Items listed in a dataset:
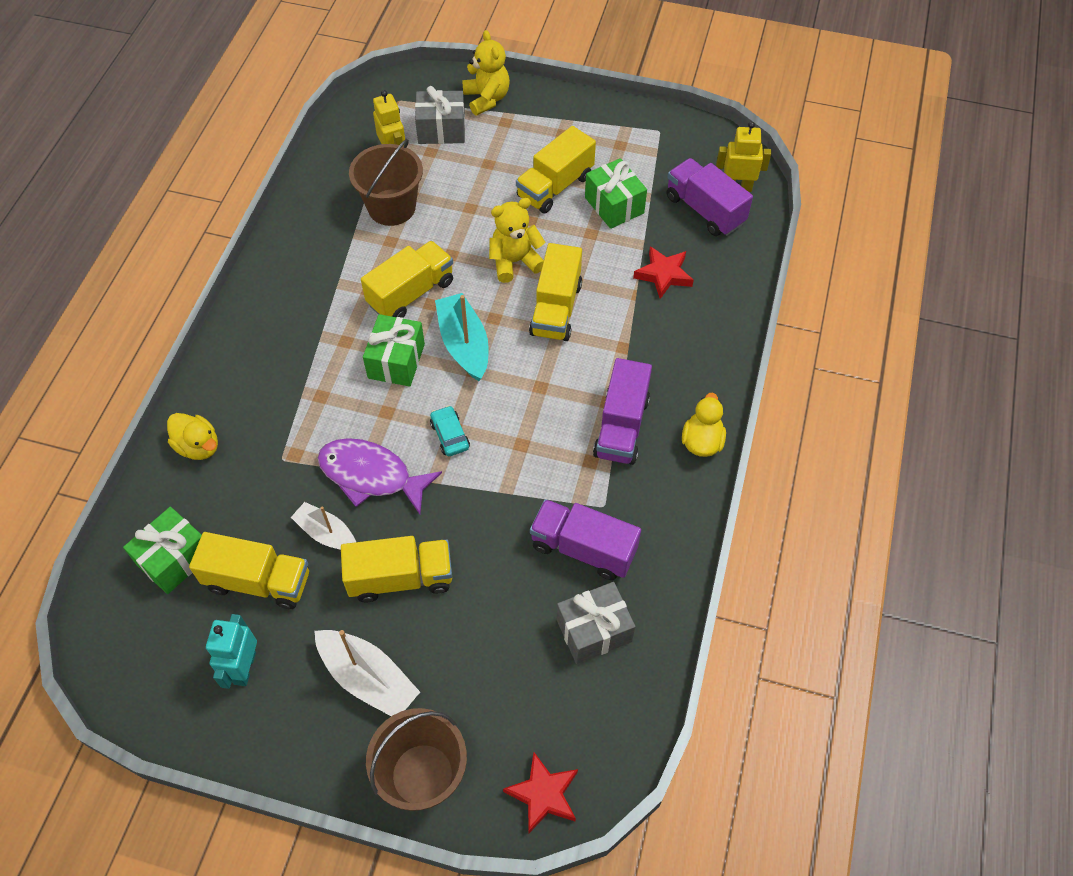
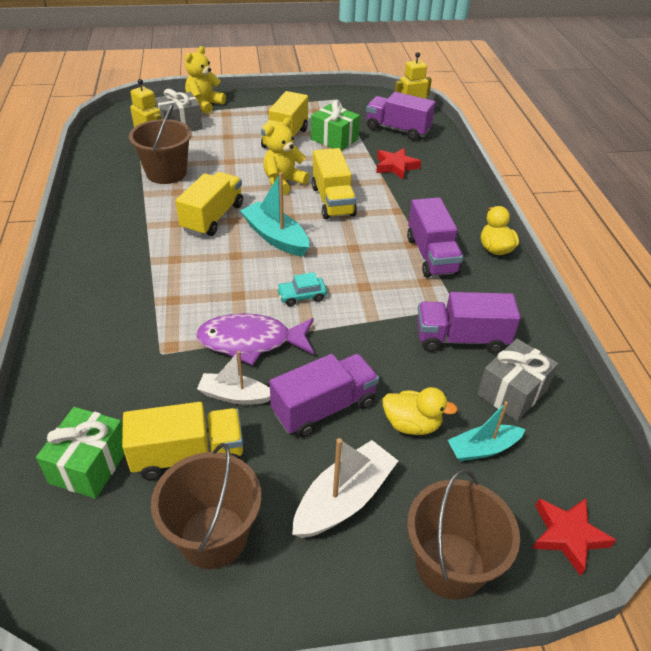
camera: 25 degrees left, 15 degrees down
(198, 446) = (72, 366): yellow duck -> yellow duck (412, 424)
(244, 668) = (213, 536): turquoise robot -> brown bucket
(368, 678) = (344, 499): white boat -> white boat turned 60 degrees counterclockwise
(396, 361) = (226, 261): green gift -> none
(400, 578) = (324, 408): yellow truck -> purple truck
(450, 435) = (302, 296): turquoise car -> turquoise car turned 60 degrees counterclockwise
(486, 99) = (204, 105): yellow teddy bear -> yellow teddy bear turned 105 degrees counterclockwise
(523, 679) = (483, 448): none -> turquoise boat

...

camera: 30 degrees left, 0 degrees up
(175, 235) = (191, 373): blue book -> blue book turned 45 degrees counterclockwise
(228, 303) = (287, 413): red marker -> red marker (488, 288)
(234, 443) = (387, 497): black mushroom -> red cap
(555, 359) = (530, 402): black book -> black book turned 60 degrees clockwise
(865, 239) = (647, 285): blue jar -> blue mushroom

--

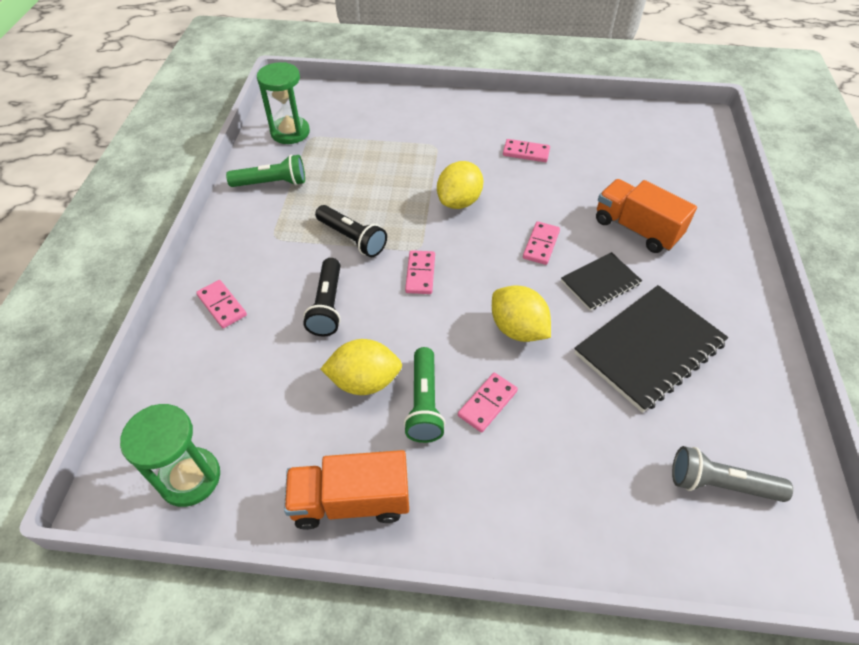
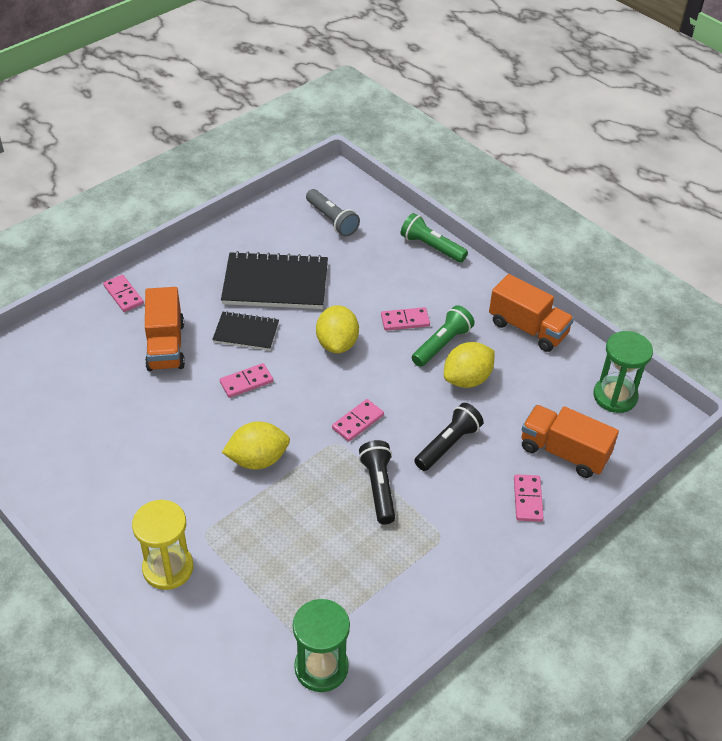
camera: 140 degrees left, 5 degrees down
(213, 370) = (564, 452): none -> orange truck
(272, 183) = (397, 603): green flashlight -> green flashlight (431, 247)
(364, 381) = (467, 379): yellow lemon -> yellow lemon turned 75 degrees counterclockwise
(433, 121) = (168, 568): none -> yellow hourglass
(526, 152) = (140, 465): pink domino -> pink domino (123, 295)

## Your task
Every line above from the line with "camera: 25 degrees left, 15 degrees down" to the line with "(523, 679) = (483, 448): none", both included, must be reproduced exactly, and no other line may appear.

## Answer area
camera: 25 degrees left, 15 degrees down
(198, 446) = (72, 366): yellow duck -> yellow duck (412, 424)
(244, 668) = (213, 536): turquoise robot -> brown bucket
(368, 678) = (344, 499): white boat -> white boat turned 60 degrees counterclockwise
(396, 361) = (226, 261): green gift -> none
(400, 578) = (324, 408): yellow truck -> purple truck
(450, 435) = (302, 296): turquoise car -> turquoise car turned 60 degrees counterclockwise
(486, 99) = (204, 105): yellow teddy bear -> yellow teddy bear turned 105 degrees counterclockwise
(523, 679) = (483, 448): none -> turquoise boat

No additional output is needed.